Two-dimensional motion records:
- Opening Delimiter -

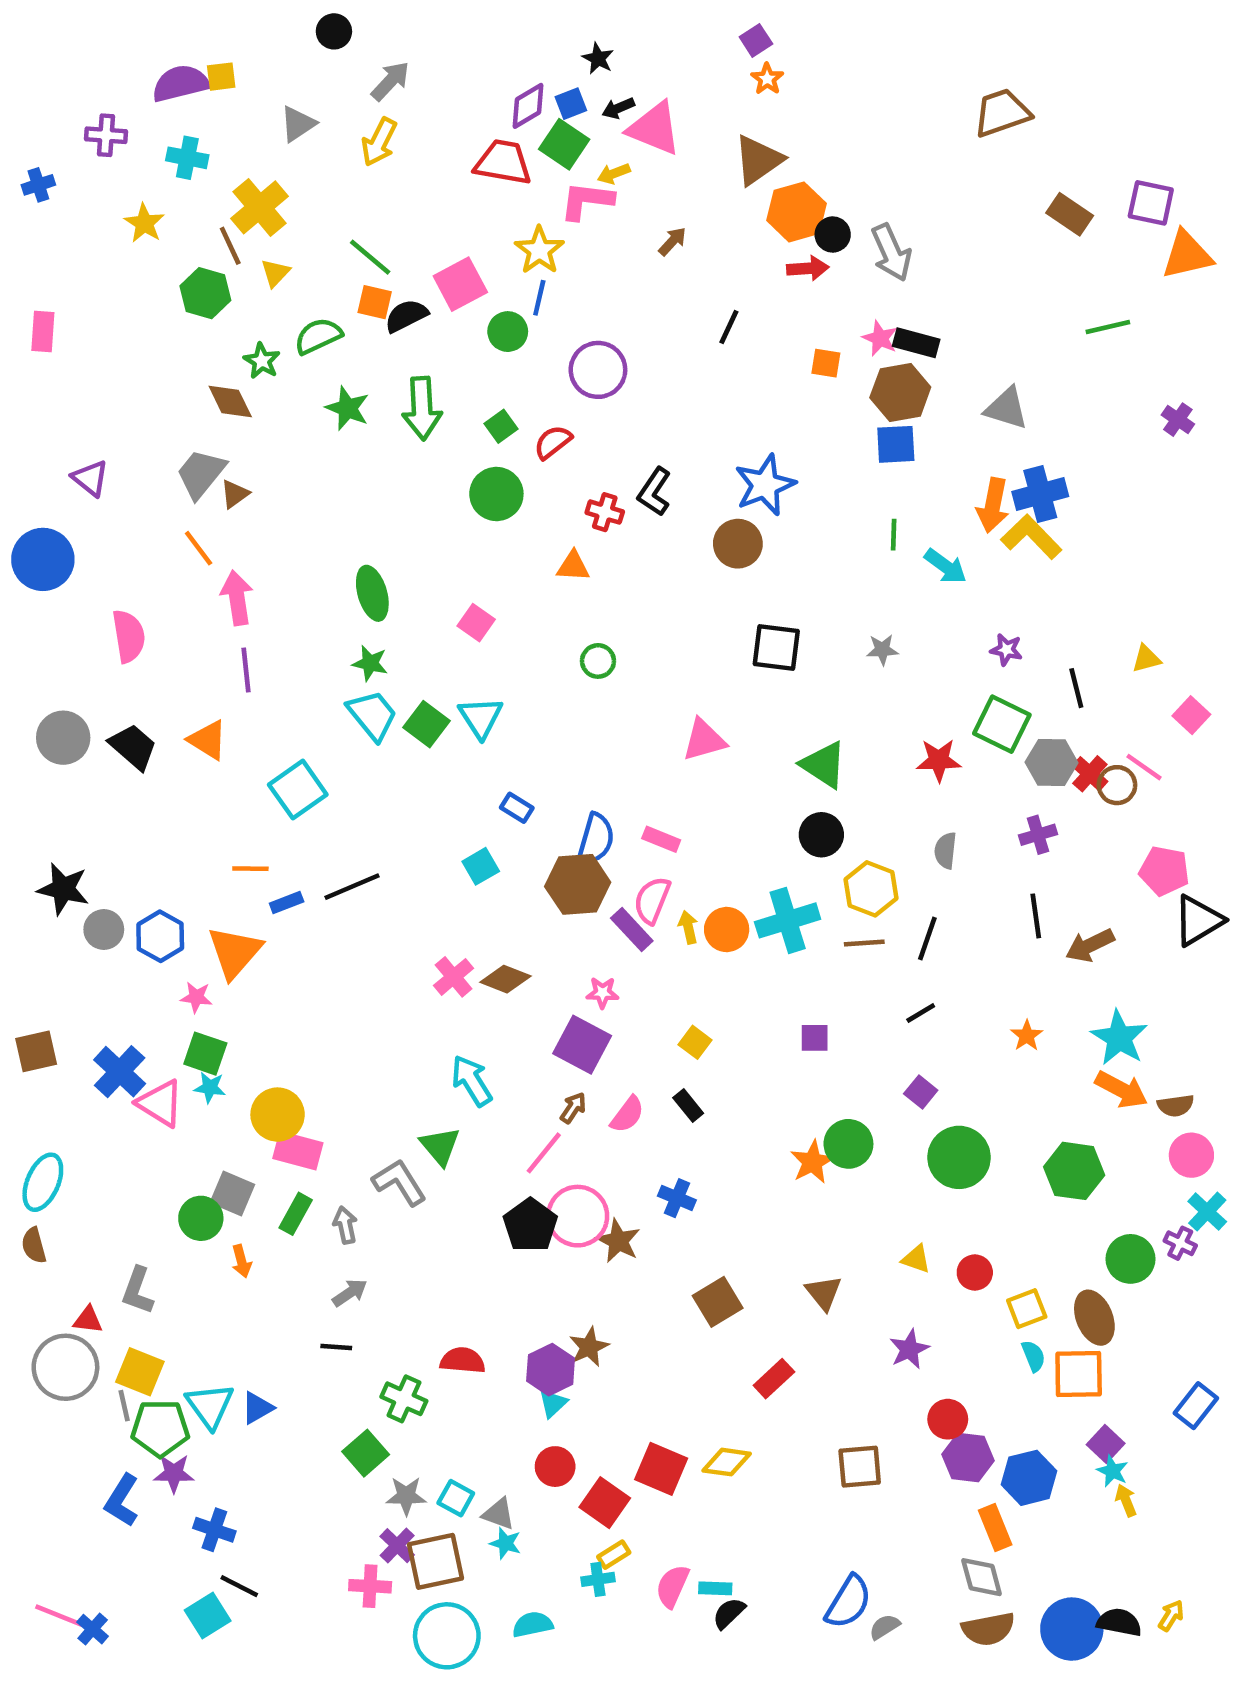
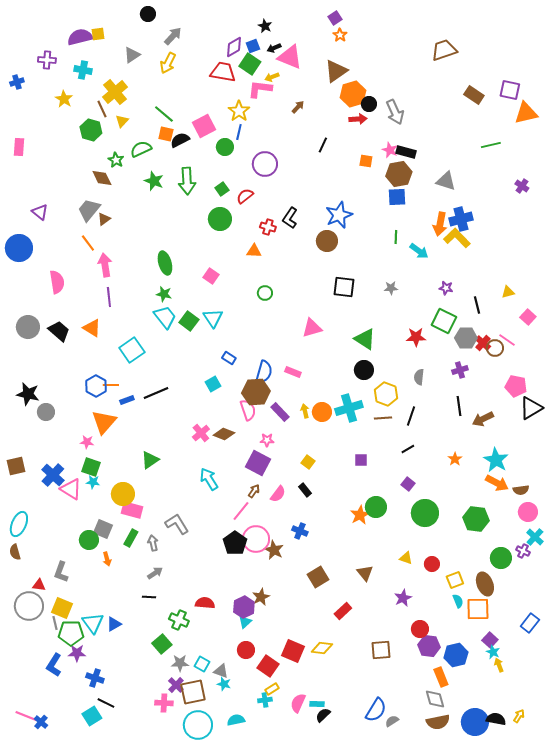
pink semicircle: (652, 900) -> (248, 410), moved, turned 140
blue hexagon: (160, 936) -> (96, 386), moved
green triangle: (440, 1146) -> (150, 460), moved, turned 36

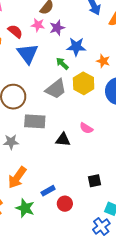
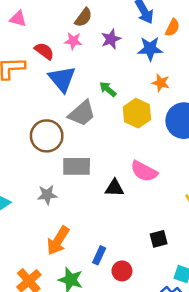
purple star: (57, 28) -> (111, 39), moved
blue star: (76, 47) -> (150, 49), moved
gray trapezoid: (56, 89) -> (82, 113), moved
pink semicircle: (86, 128) -> (144, 171), size x1.5
blue rectangle: (48, 191) -> (99, 255), turned -32

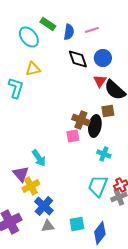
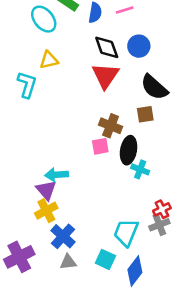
red triangle: (100, 81) -> (105, 76), moved, size x1.6
black ellipse: (95, 126) -> (129, 150), moved
cyan arrow: (39, 158) -> (57, 175), turned 120
purple triangle: (21, 174) -> (46, 190), moved
cyan trapezoid: (98, 186) -> (126, 232), moved
cyan square: (77, 224) -> (105, 259), turned 35

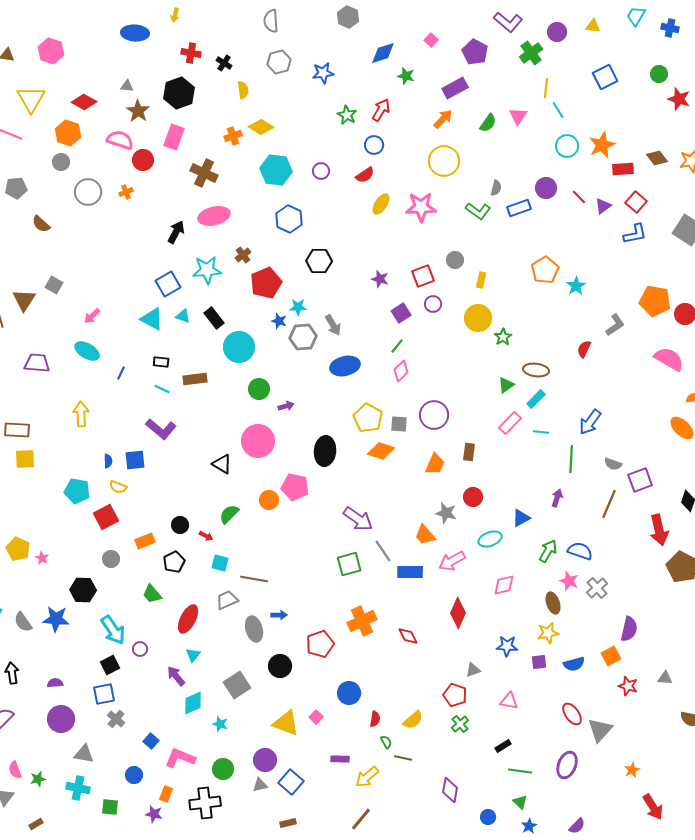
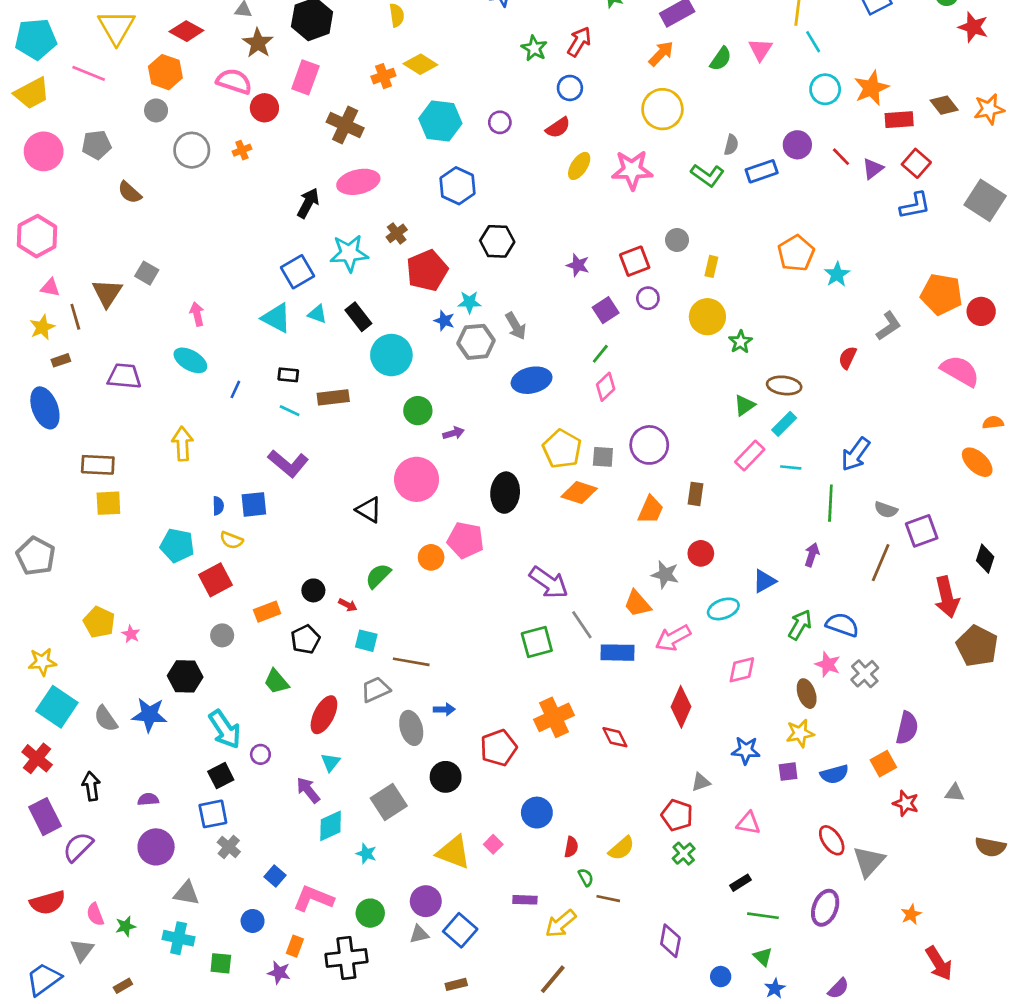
pink arrow: (92, 316) -> (197, 314), turned 120

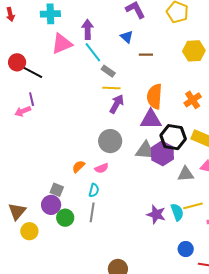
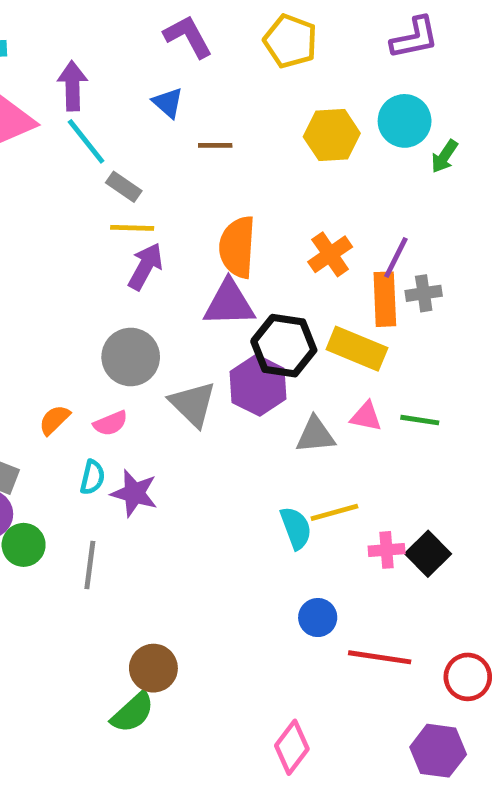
gray triangle: (145, 151) -> (193, 404), moved, turned 40
gray line: (92, 212) -> (90, 565), moved
purple star: (156, 214) -> (134, 493), moved

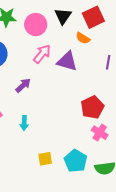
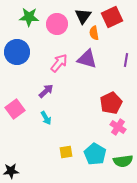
orange semicircle: (83, 38) -> (94, 33), moved, turned 48
pink arrow: (42, 54) -> (59, 63), moved
purple arrow: (23, 85) -> (46, 91), moved
cyan arrow: (24, 123) -> (46, 118), turned -32

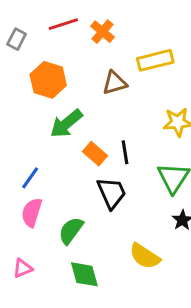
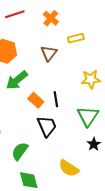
orange cross: (102, 32) -> (51, 18), moved
yellow rectangle: (155, 60) -> (76, 38), size x0.7
brown triangle: (115, 83) -> (49, 53), turned -36

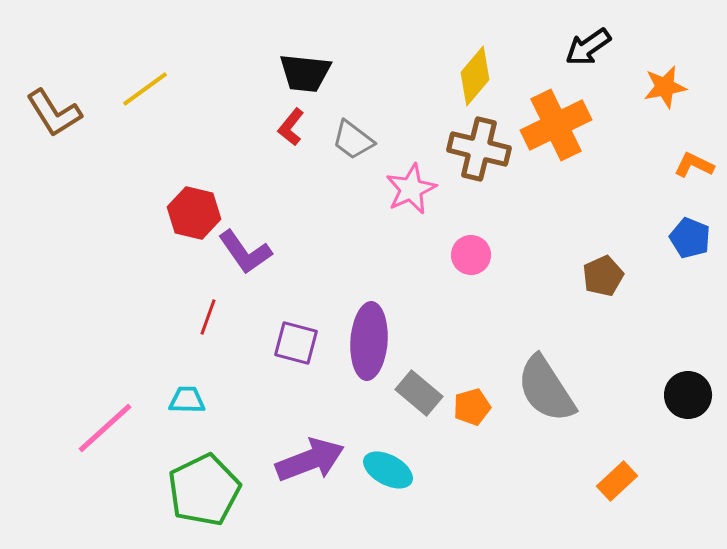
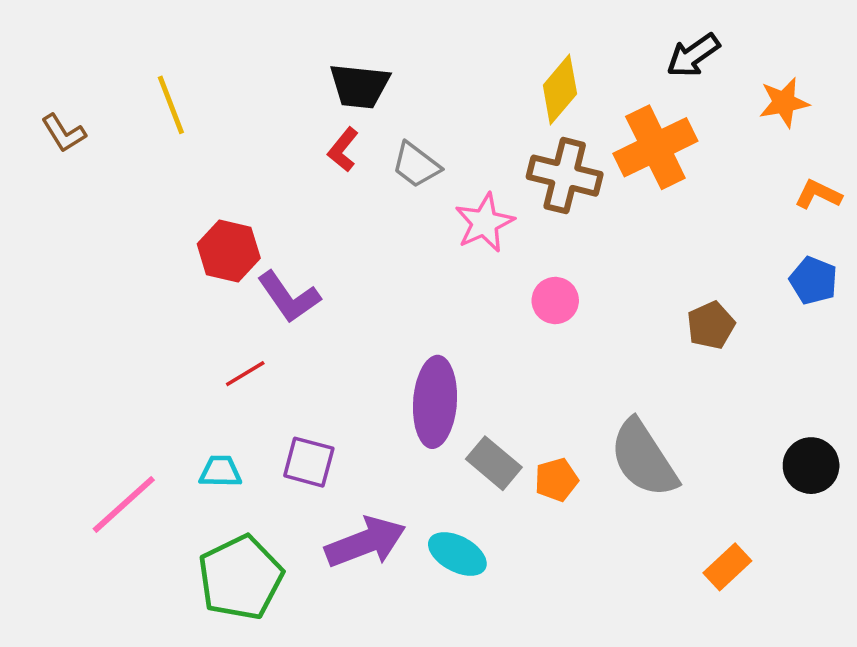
yellow line: (145, 89) -> (171, 105), turned -75
brown L-shape: (54, 113) -> (64, 133), size x0.7
red line: (208, 317) -> (245, 374), turned 39
purple square: (296, 343) -> (309, 462), moved

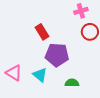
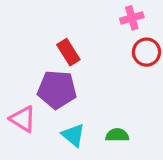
purple pentagon: (57, 55) -> (57, 90), moved
cyan triangle: (40, 75) -> (73, 135), moved

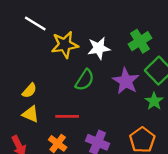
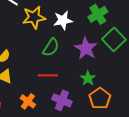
green star: (154, 101) -> (88, 78), moved
red line: (67, 116) -> (48, 75), moved

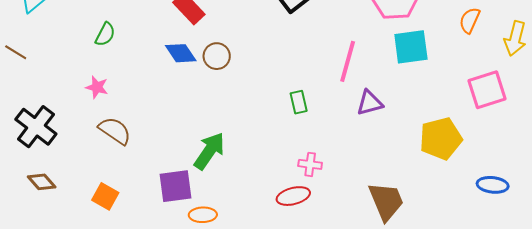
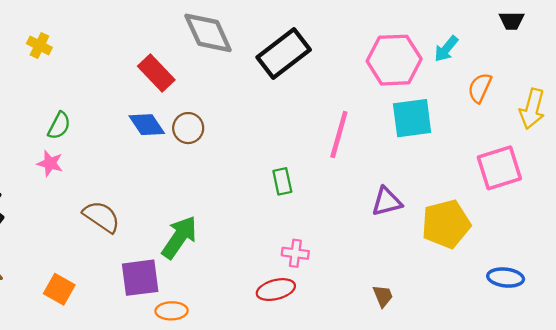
green semicircle: (105, 34) -> (59, 126), moved
purple triangle: (370, 103) -> (387, 202), moved
brown semicircle: (115, 131) -> (102, 217), moved
brown trapezoid: (386, 201) -> (383, 296), size x0.5

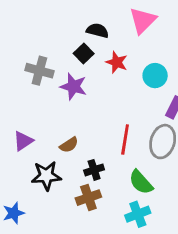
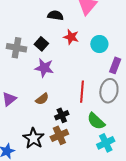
black square: (84, 54) -> (41, 44), moved
purple star: (73, 86) -> (44, 68), moved
black star: (46, 176) -> (34, 138), moved, turned -30
cyan cross: (138, 214) -> (106, 143), moved

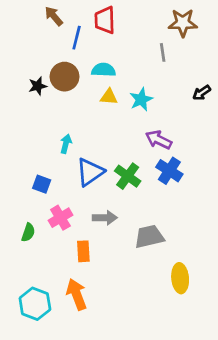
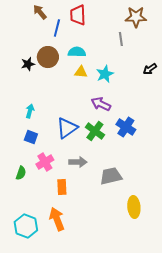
purple arrow: (159, 140) -> (101, 104), moved
cyan arrow: (66, 144) -> (30, 111), moved

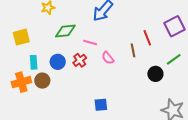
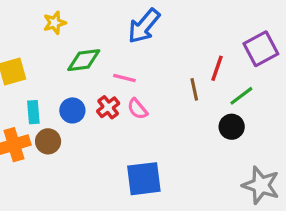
red line: (147, 38) -> (217, 68), turned 42
pink semicircle: (108, 58) -> (137, 109), moved
green line: (174, 59) -> (241, 96), moved
blue square: (101, 105) -> (144, 179), size x1.6

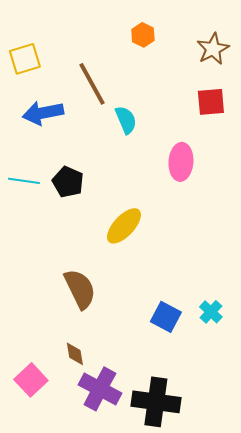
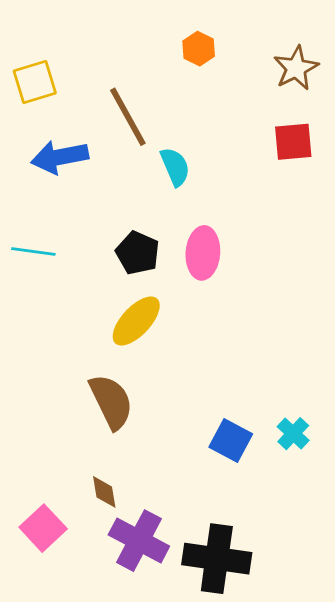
pink ellipse: (181, 162) -> (203, 253), moved
black pentagon: (68, 182) -> (138, 253), moved
yellow ellipse: (124, 226) -> (136, 321), moved

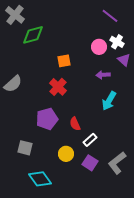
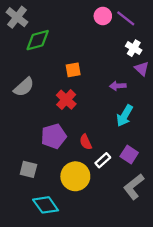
pink circle: (99, 47) -> (103, 16), moved
gray semicircle: (13, 84) -> (24, 87), moved
yellow circle: (66, 154) -> (75, 176), size x1.6
purple square: (90, 163) -> (129, 155), moved

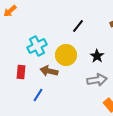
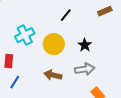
brown arrow: (49, 71) -> (53, 75), moved
blue line: (38, 95) -> (15, 82), moved

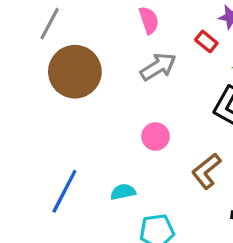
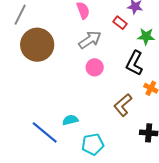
pink circle: (156, 136) -> (95, 67), moved
blue line: (64, 191) -> (45, 132), moved, turned -76

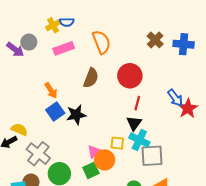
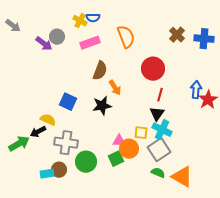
yellow cross: (53, 25) -> (80, 21), turned -32
brown semicircle: (91, 78) -> (100, 71), moved
orange arrow: (51, 90) -> (115, 88), moved
blue arrow: (175, 98) -> (196, 90), turned -138
blue square: (55, 112) -> (68, 102), moved, turned -30
pink triangle: (94, 152) -> (119, 141), turned 40
gray cross: (38, 154) -> (66, 143), turned -30
gray square: (152, 156) -> (159, 150), moved, turned -30

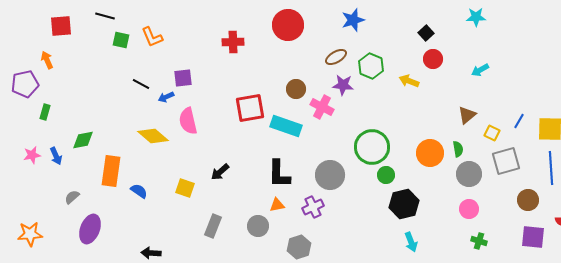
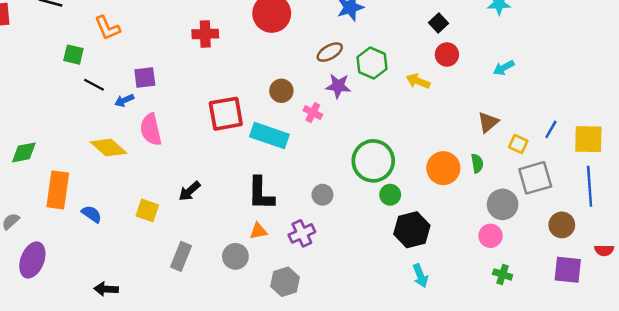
green square: (121, 40) -> (73, 55), moved
pink cross: (322, 107) -> (313, 113), size x0.7
gray circle: (469, 174) -> (503, 204), moved
gray circle: (330, 175) -> (322, 195), size x0.6

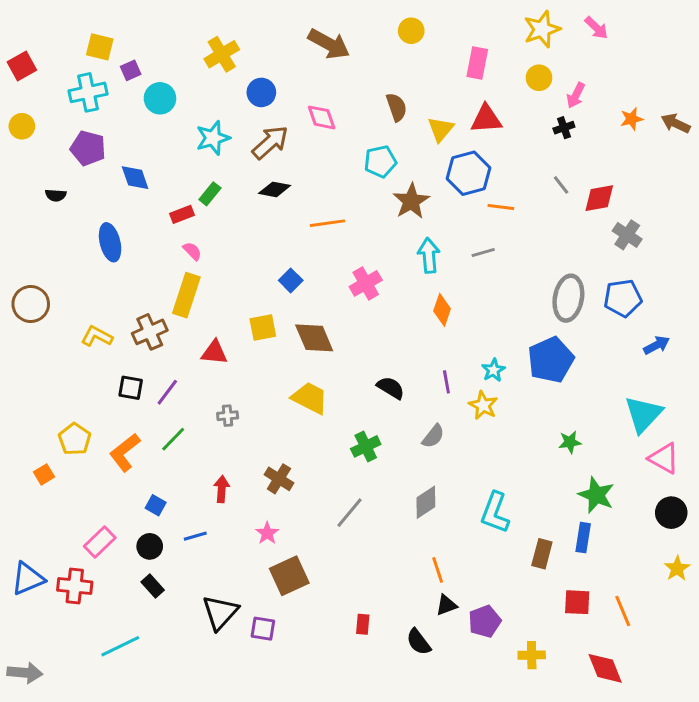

- Closing Delimiter -

ASSIGNMENT: Look through the entries above and find each line where the word "semicircle" occurs; copy those lines.

WORKED SOLUTION:
pink semicircle: (652, 900) -> (248, 410), moved, turned 140
pink semicircle: (86, 128) -> (144, 171), size x1.5
orange semicircle: (83, 38) -> (94, 33), moved, turned 48
green semicircle: (105, 34) -> (59, 126), moved
brown semicircle: (115, 131) -> (102, 217), moved
pink semicircle: (108, 58) -> (137, 109), moved
gray semicircle: (13, 84) -> (24, 87), moved
brown semicircle: (91, 78) -> (100, 71), moved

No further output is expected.